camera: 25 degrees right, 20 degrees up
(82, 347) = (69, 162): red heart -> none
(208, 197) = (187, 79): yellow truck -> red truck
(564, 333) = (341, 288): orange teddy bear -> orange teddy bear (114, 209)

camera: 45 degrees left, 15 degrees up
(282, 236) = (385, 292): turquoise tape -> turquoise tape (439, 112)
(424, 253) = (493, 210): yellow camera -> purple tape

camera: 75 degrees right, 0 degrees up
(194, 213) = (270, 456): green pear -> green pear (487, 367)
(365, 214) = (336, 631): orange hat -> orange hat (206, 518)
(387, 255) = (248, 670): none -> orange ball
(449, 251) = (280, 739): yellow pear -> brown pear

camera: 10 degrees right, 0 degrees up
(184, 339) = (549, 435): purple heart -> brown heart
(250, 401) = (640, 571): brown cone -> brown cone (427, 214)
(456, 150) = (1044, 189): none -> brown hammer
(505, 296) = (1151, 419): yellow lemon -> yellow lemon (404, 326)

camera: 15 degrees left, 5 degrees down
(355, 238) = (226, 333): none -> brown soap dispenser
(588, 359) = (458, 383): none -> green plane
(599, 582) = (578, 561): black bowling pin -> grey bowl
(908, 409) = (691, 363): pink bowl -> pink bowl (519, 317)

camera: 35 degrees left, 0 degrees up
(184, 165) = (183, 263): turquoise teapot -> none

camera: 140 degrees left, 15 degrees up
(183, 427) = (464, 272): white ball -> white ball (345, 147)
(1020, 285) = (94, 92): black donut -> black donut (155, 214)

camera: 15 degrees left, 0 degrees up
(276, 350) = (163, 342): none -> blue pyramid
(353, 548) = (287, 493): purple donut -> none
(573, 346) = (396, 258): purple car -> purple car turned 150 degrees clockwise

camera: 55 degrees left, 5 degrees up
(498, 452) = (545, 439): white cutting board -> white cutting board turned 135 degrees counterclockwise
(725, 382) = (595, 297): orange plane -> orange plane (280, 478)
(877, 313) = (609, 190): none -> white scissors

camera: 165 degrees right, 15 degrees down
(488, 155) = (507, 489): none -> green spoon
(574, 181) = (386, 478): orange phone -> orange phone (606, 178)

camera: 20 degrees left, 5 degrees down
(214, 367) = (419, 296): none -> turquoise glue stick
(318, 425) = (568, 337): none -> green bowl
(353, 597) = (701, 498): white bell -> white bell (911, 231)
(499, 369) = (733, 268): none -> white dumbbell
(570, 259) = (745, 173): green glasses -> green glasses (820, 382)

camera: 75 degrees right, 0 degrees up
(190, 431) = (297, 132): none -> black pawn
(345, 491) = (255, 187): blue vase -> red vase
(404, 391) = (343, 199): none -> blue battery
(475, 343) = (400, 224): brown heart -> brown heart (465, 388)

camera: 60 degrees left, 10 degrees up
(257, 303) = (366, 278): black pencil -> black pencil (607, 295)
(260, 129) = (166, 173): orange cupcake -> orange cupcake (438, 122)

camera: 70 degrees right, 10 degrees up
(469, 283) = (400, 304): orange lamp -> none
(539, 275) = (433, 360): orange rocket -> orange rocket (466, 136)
---+---
Transcribe the data in full, matching every line exactly.

* [Response]:
camera: 25 degrees right, 20 degrees up
(82, 347) = (69, 162): red heart -> none
(208, 197) = (187, 79): yellow truck -> red truck
(564, 333) = (341, 288): orange teddy bear -> orange teddy bear (114, 209)

camera: 45 degrees left, 15 degrees up
(282, 236) = (385, 292): turquoise tape -> turquoise tape (439, 112)
(424, 253) = (493, 210): yellow camera -> purple tape

camera: 75 degrees right, 0 degrees up
(194, 213) = (270, 456): green pear -> green pear (487, 367)
(365, 214) = (336, 631): orange hat -> orange hat (206, 518)
(387, 255) = (248, 670): none -> orange ball
(449, 251) = (280, 739): yellow pear -> brown pear

camera: 10 degrees right, 0 degrees up
(184, 339) = (549, 435): purple heart -> brown heart
(250, 401) = (640, 571): brown cone -> brown cone (427, 214)
(456, 150) = (1044, 189): none -> brown hammer
(505, 296) = (1151, 419): yellow lemon -> yellow lemon (404, 326)

camera: 15 degrees left, 5 degrees down
(355, 238) = (226, 333): none -> brown soap dispenser
(588, 359) = (458, 383): none -> green plane
(599, 582) = (578, 561): black bowling pin -> grey bowl
(908, 409) = (691, 363): pink bowl -> pink bowl (519, 317)

camera: 35 degrees left, 0 degrees up
(184, 165) = (183, 263): turquoise teapot -> none

camera: 140 degrees left, 15 degrees up
(183, 427) = (464, 272): white ball -> white ball (345, 147)
(1020, 285) = (94, 92): black donut -> black donut (155, 214)

camera: 15 degrees left, 0 degrees up
(276, 350) = (163, 342): none -> blue pyramid
(353, 548) = (287, 493): purple donut -> none
(573, 346) = (396, 258): purple car -> purple car turned 150 degrees clockwise

camera: 55 degrees left, 5 degrees up
(498, 452) = (545, 439): white cutting board -> white cutting board turned 135 degrees counterclockwise
(725, 382) = (595, 297): orange plane -> orange plane (280, 478)
(877, 313) = (609, 190): none -> white scissors

camera: 165 degrees right, 15 degrees down
(488, 155) = (507, 489): none -> green spoon
(574, 181) = (386, 478): orange phone -> orange phone (606, 178)

camera: 20 degrees left, 5 degrees down
(214, 367) = (419, 296): none -> turquoise glue stick
(318, 425) = (568, 337): none -> green bowl
(353, 597) = (701, 498): white bell -> white bell (911, 231)
(499, 369) = (733, 268): none -> white dumbbell
(570, 259) = (745, 173): green glasses -> green glasses (820, 382)

camera: 75 degrees right, 0 degrees up
(190, 431) = (297, 132): none -> black pawn
(345, 491) = (255, 187): blue vase -> red vase
(404, 391) = (343, 199): none -> blue battery
(475, 343) = (400, 224): brown heart -> brown heart (465, 388)

camera: 60 degrees left, 10 degrees up
(257, 303) = (366, 278): black pencil -> black pencil (607, 295)
(260, 129) = (166, 173): orange cupcake -> orange cupcake (438, 122)

camera: 70 degrees right, 10 degrees up
(469, 283) = (400, 304): orange lamp -> none
(539, 275) = (433, 360): orange rocket -> orange rocket (466, 136)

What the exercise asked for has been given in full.